» **PROMPT**:
Go to the line containing "grey brick B6" in the records below and print it and every following line exactly, on through the line containing "grey brick G7", then stop.

» **EXTRACTED MATERIAL**:
* * *

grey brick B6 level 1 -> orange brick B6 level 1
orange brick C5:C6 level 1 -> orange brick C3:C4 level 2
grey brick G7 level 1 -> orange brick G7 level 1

* * *

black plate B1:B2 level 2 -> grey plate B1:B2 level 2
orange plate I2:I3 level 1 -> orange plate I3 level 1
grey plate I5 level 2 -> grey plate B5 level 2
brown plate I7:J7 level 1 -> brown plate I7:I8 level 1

* * *

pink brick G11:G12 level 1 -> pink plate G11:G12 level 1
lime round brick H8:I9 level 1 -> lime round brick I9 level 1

* * *

» **OUTPUT FOR THIS TASK**:
grey brick B6 level 1 -> orange brick B6 level 1
orange brick C5:C6 level 1 -> orange brick C3:C4 level 2
grey brick G7 level 1 -> orange brick G7 level 1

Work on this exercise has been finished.